INSTRUCTIONS FOR THE TASK: Take each line of the listing that has the string "degrees" and report it.

DATASET EXTRACT:
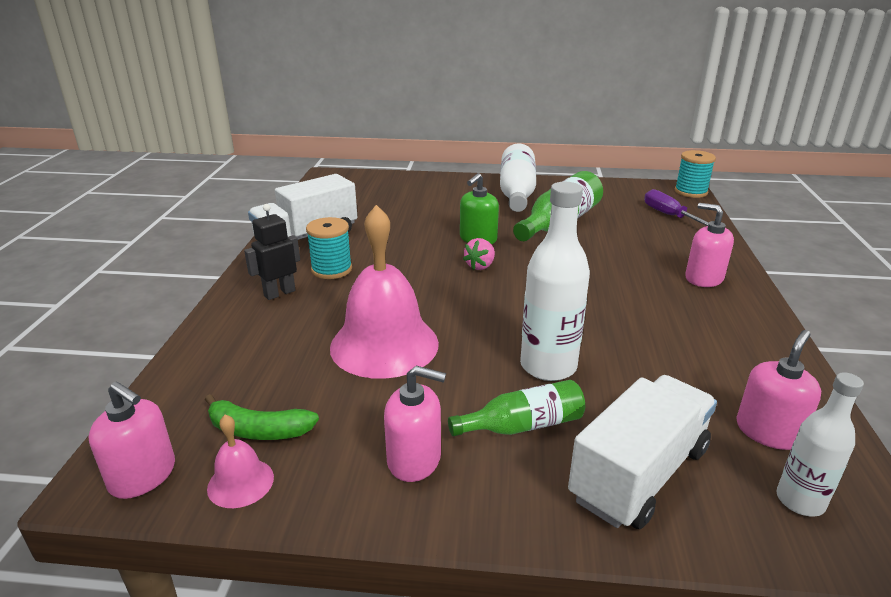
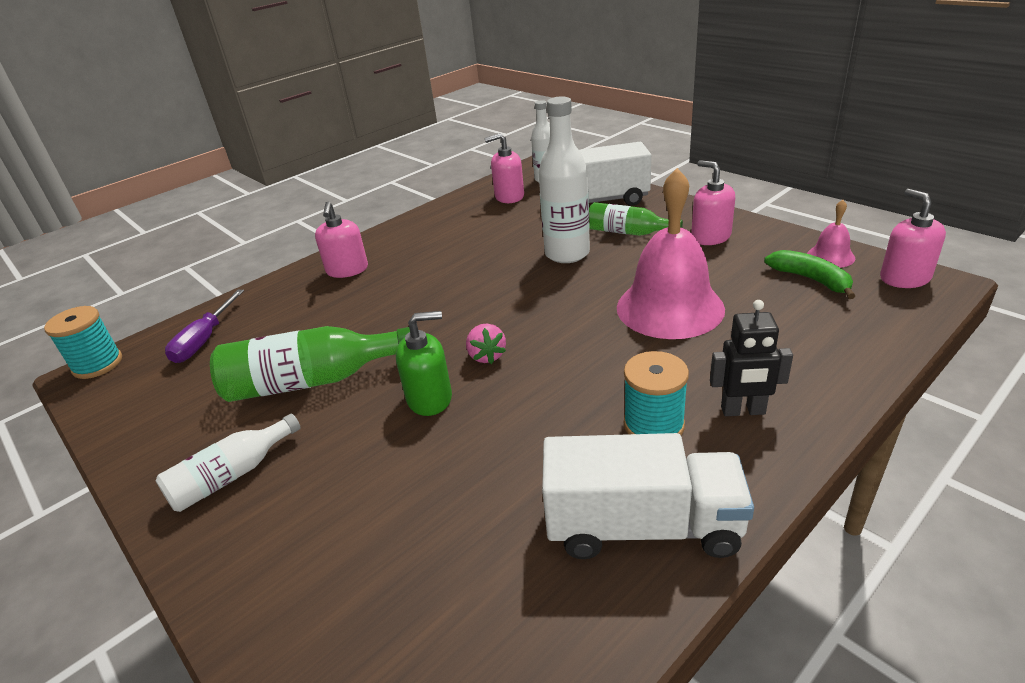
camera: 135 degrees left, 5 degrees up
(480, 266) = (486, 356): pink strawberry -> pink strawberry turned 90 degrees clockwise
(516, 193) = (231, 476): white bottle -> white bottle, size x0.62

ANSWER BOX:
camera: 135 degrees left, 5 degrees up
(480, 266) = (486, 356): pink strawberry -> pink strawberry turned 90 degrees clockwise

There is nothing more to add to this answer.